#### [Task description]
Set down the entries exactly. No line may differ from its source.

=== Section Start ===

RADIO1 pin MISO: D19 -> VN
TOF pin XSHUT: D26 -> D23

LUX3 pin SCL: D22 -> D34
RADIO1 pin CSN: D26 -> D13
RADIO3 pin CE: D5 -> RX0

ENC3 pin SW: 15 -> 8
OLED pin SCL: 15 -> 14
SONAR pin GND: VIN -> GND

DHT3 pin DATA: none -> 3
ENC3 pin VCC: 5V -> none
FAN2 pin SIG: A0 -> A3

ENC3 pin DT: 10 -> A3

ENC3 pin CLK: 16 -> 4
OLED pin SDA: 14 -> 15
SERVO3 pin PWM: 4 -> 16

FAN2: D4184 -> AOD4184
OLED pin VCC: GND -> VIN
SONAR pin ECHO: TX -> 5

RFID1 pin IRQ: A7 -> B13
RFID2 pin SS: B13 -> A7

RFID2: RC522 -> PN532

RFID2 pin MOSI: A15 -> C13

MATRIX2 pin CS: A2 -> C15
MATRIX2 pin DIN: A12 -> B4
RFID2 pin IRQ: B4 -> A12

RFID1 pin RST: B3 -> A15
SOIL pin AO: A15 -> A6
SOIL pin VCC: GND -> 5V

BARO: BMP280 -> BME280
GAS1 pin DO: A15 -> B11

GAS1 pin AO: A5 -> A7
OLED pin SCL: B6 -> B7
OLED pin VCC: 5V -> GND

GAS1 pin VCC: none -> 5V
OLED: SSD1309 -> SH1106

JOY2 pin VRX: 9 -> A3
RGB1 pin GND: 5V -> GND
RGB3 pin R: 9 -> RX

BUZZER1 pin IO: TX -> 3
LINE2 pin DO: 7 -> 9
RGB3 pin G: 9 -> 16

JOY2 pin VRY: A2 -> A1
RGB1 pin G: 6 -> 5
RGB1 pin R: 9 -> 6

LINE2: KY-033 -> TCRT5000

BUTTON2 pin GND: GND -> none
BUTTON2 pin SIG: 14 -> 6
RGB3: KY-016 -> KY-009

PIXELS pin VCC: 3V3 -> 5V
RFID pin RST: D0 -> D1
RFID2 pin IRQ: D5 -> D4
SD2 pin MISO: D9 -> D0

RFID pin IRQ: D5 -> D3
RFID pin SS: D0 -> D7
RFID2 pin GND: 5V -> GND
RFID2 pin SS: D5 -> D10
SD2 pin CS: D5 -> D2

=== Section End ===

#### [Output for this task]
RADIO1 pin MISO: D19 -> VN
TOF pin XSHUT: D26 -> D23

LUX3 pin SCL: D22 -> D34
RADIO1 pin CSN: D26 -> D13
RADIO3 pin CE: D5 -> RX0

ENC3 pin SW: 15 -> 8
OLED pin SCL: 15 -> 14
SONAR pin GND: VIN -> GND

DHT3 pin DATA: none -> 3
ENC3 pin VCC: 5V -> none
FAN2 pin SIG: A0 -> A3

ENC3 pin DT: 10 -> A3

ENC3 pin CLK: 16 -> 4
OLED pin SDA: 14 -> 15
SERVO3 pin PWM: 4 -> 16

FAN2: D4184 -> AOD4184
OLED pin VCC: GND -> VIN
SONAR pin ECHO: TX -> 5

RFID1 pin IRQ: A7 -> B13
RFID2 pin SS: B13 -> A7

RFID2: RC522 -> PN532

RFID2 pin MOSI: A15 -> C13

MATRIX2 pin CS: A2 -> C15
MATRIX2 pin DIN: A12 -> B4
RFID2 pin IRQ: B4 -> A12

RFID1 pin RST: B3 -> A15
SOIL pin AO: A15 -> A6
SOIL pin VCC: GND -> 5V

BARO: BMP280 -> BME280
GAS1 pin DO: A15 -> B11

GAS1 pin AO: A5 -> A7
OLED pin SCL: B6 -> B7
OLED pin VCC: 5V -> GND

GAS1 pin VCC: none -> 5V
OLED: SSD1309 -> SH1106

JOY2 pin VRX: 9 -> A3
RGB1 pin GND: 5V -> GND
RGB3 pin R: 9 -> RX

BUZZER1 pin IO: TX -> 3
LINE2 pin DO: 7 -> 9
RGB3 pin G: 9 -> 16

JOY2 pin VRY: A2 -> A1
RGB1 pin G: 6 -> 5
RGB1 pin R: 9 -> 6

LINE2: KY-033 -> TCRT5000

BUTTON2 pin GND: GND -> none
BUTTON2 pin SIG: 14 -> 6
RGB3: KY-016 -> KY-009

PIXELS pin VCC: 3V3 -> 5V
RFID pin RST: D0 -> D1
RFID2 pin IRQ: D5 -> D4
SD2 pin MISO: D9 -> D0

RFID pin IRQ: D5 -> D3
RFID pin SS: D0 -> D7
RFID2 pin GND: 5V -> GND
RFID2 pin SS: D5 -> D10
SD2 pin CS: D5 -> D2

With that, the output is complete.